Going from the line that contains "in_second: [217, 142]" to the last line of the material below, repeat every line exactly.

▶ SUPPLIED RECORDS:
"""
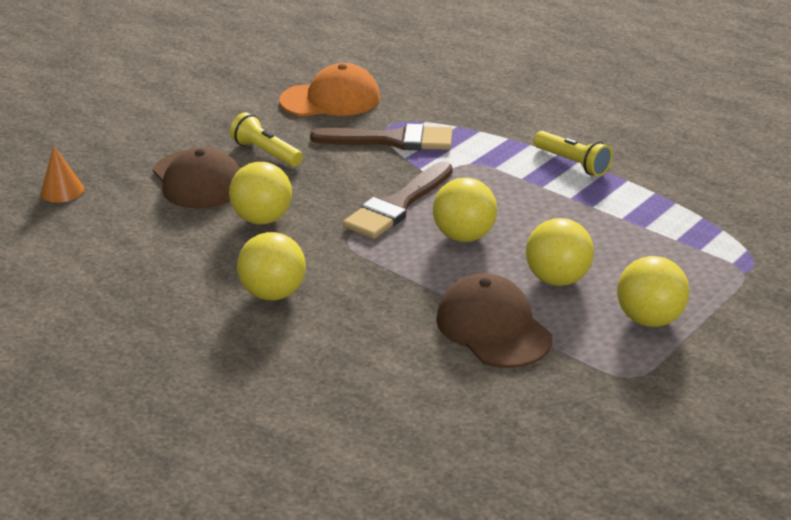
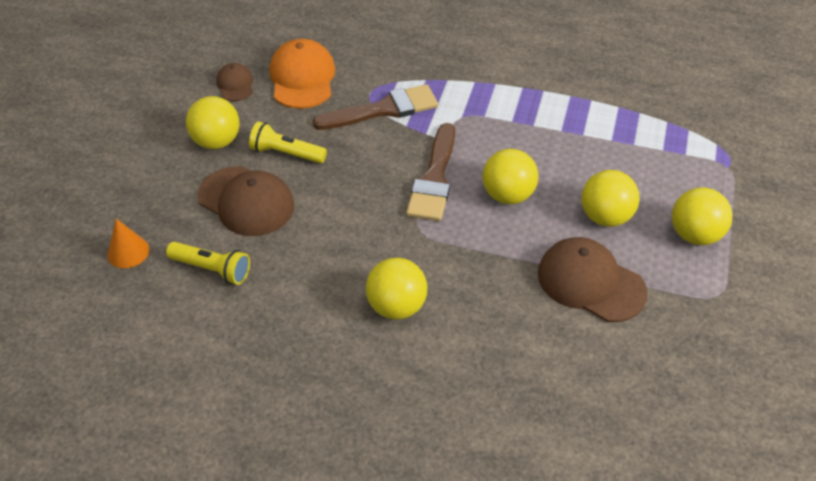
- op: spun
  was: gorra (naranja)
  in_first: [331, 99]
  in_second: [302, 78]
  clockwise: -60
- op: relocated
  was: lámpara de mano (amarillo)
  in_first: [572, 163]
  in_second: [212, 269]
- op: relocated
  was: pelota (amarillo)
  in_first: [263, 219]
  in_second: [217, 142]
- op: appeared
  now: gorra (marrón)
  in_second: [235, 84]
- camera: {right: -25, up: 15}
"""
▶ WRITTEN ANSWER:
  in_second: [217, 142]
- op: appeared
  now: gorra (marrón)
  in_second: [235, 84]
- camera: {right: -25, up: 15}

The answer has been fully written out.